** Opening EXTRACTED DATA block **

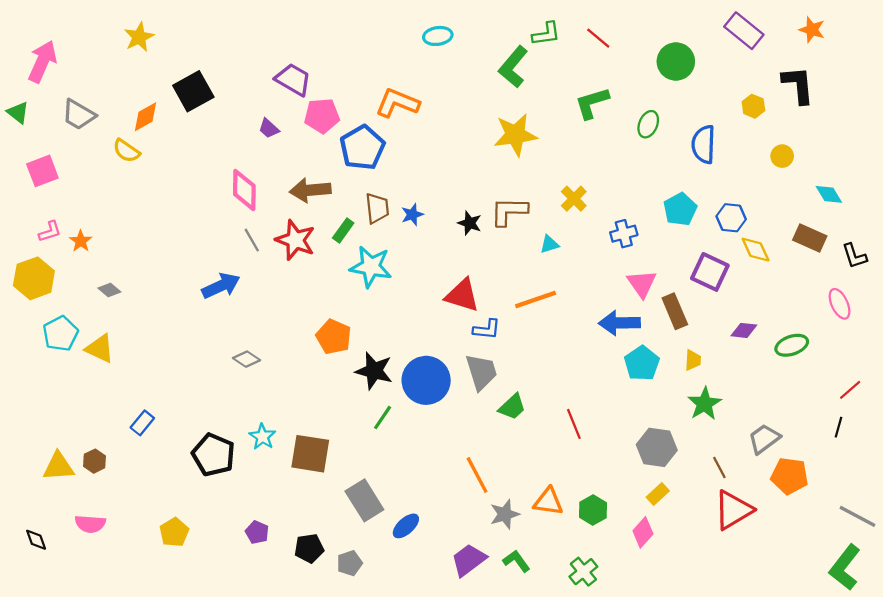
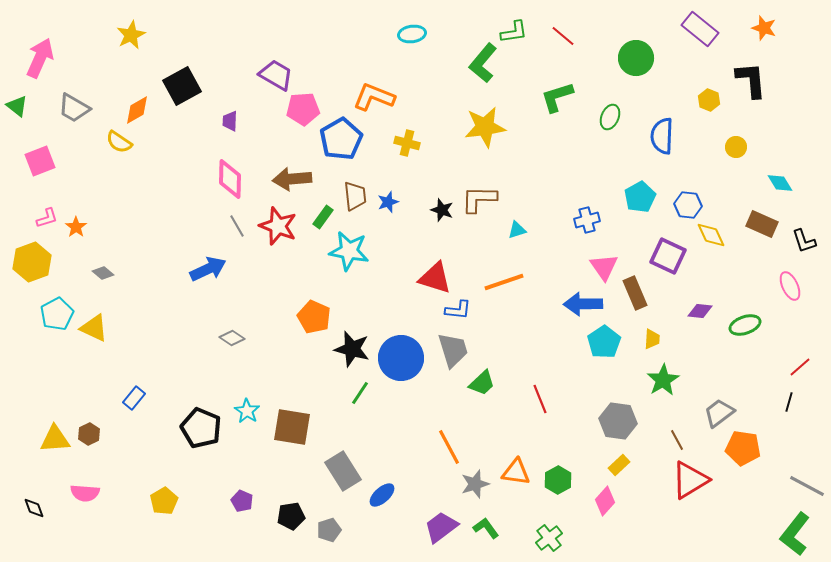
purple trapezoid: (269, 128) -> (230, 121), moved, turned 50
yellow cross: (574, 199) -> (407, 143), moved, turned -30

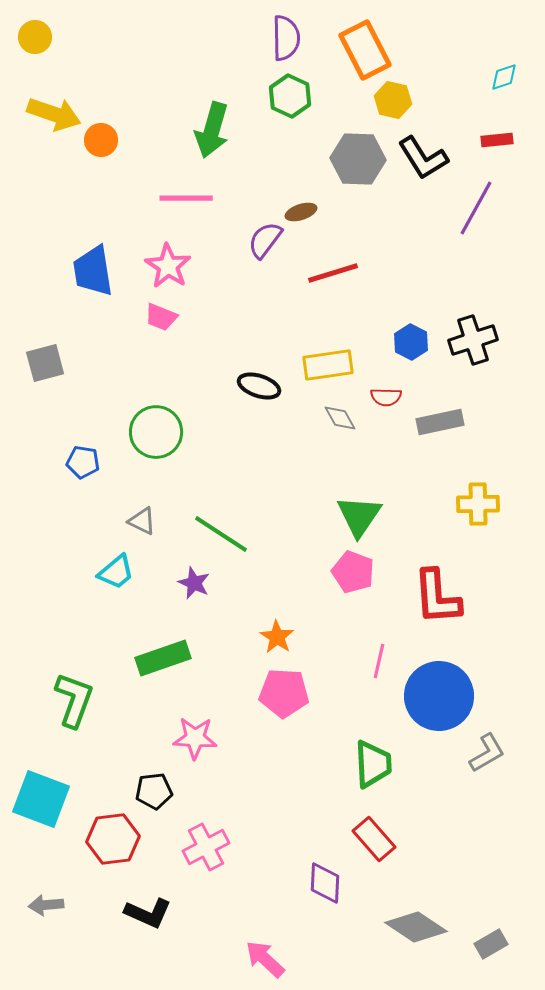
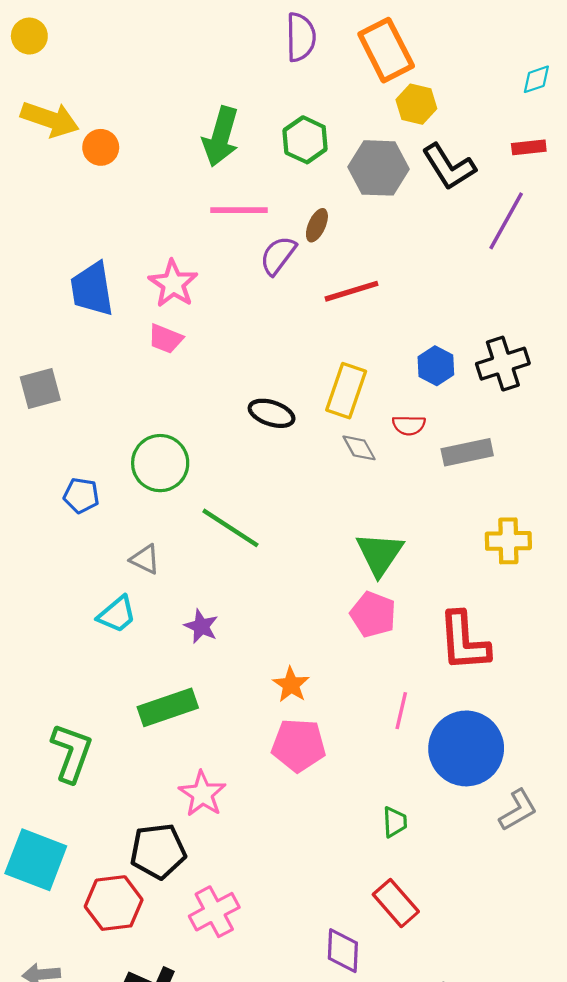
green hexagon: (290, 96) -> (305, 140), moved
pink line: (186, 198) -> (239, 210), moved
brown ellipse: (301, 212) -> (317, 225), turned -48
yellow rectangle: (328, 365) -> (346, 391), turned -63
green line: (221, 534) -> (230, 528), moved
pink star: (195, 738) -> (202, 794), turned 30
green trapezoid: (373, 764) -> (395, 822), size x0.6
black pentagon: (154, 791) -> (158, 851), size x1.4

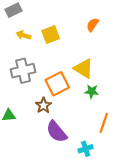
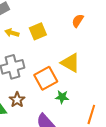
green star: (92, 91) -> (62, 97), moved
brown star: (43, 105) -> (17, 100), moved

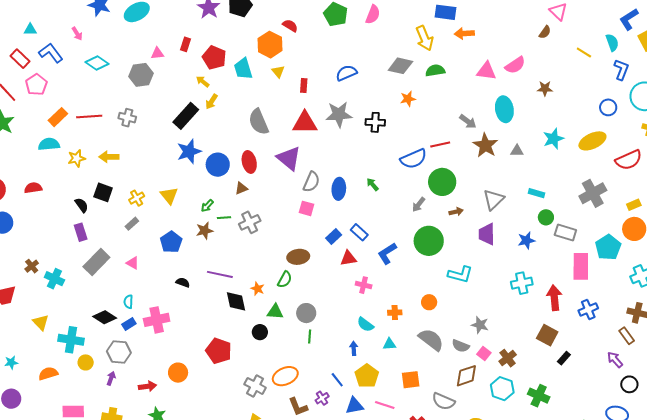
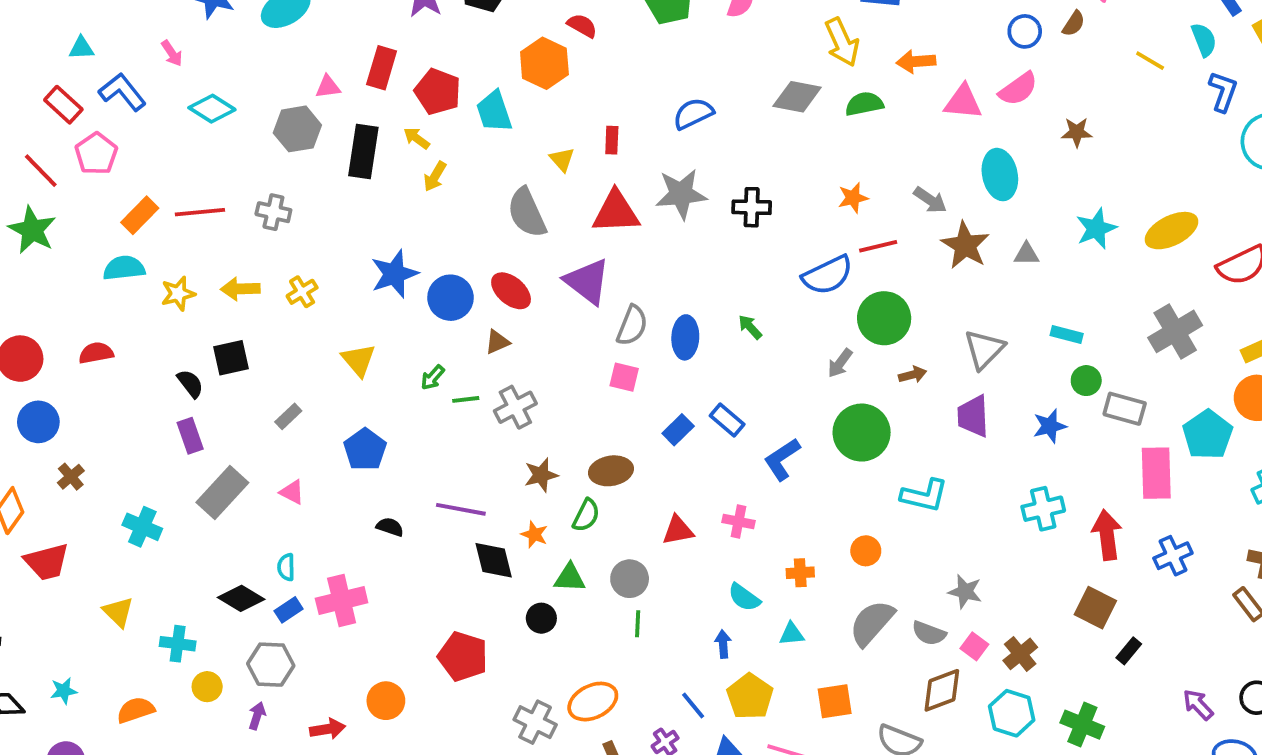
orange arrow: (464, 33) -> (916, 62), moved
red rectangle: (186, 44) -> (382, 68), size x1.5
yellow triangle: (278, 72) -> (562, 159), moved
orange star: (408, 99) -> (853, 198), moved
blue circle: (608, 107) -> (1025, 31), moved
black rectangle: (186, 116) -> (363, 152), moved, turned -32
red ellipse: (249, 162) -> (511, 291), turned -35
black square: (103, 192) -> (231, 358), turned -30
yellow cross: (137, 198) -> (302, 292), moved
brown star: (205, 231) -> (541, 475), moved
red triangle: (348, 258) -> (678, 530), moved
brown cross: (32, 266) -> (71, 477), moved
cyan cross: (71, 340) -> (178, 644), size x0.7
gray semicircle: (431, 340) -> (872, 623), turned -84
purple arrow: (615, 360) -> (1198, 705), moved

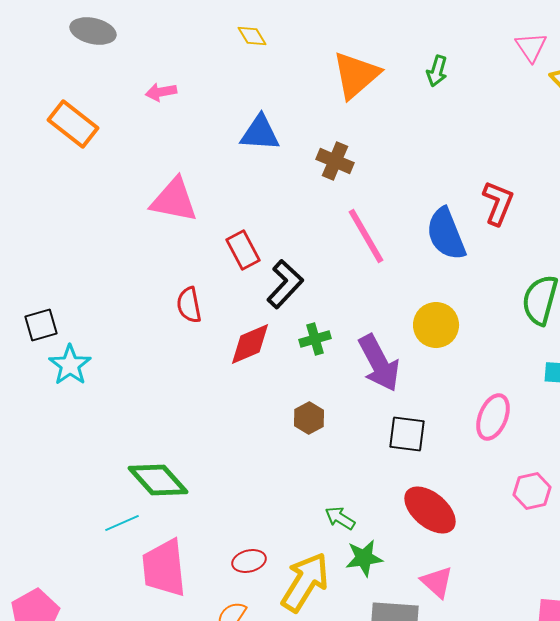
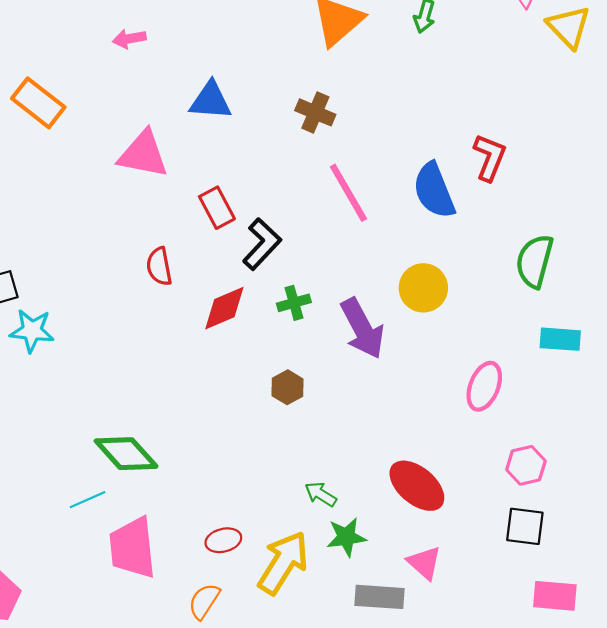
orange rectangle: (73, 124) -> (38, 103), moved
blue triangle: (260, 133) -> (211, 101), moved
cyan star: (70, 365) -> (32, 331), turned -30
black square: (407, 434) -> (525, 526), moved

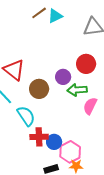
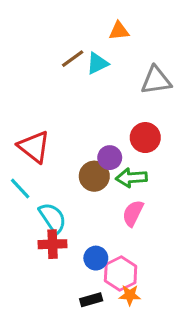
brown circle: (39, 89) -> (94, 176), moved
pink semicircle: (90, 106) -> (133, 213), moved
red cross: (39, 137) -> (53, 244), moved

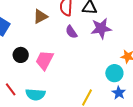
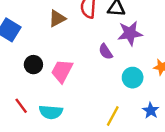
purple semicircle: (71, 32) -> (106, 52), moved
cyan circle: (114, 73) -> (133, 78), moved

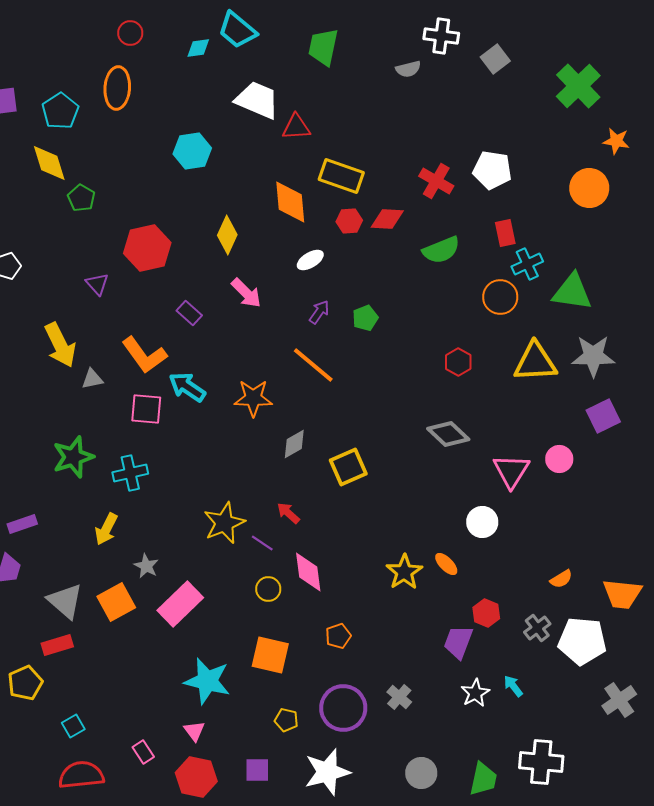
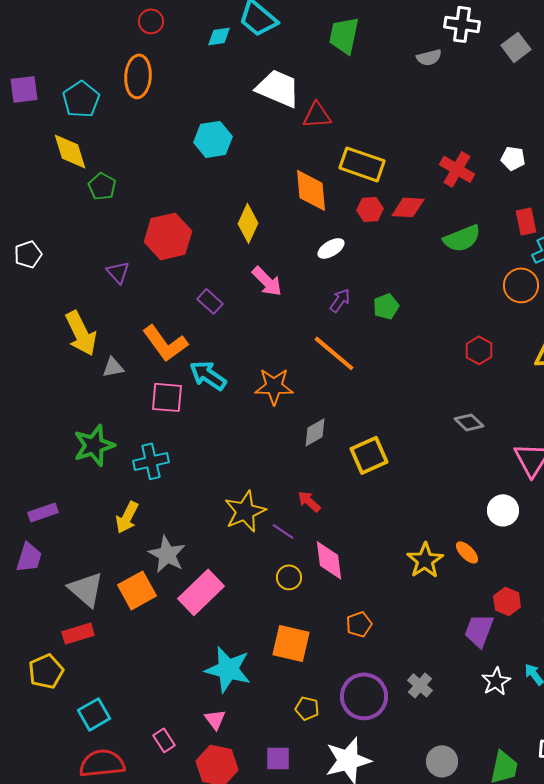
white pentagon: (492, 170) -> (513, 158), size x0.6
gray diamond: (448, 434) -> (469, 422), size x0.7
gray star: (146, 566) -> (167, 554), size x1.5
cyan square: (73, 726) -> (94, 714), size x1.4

** Closing EXTRACTED DATA block **

## ABOUT THIS EXERCISE:
In the listing above, find the line with "blue triangle: (260, 133)" and the line with "cyan circle: (114, 73) -> (133, 78), moved". Set down both and every line between them, minus the pictures.

## WRITTEN ANSWER:
blue triangle: (260, 133) -> (211, 101), moved
cyan star: (70, 365) -> (32, 331), turned -30
black square: (407, 434) -> (525, 526), moved

brown circle: (39, 89) -> (94, 176), moved
pink semicircle: (90, 106) -> (133, 213), moved
red cross: (39, 137) -> (53, 244), moved

purple semicircle: (71, 32) -> (106, 52), moved
cyan circle: (114, 73) -> (133, 78), moved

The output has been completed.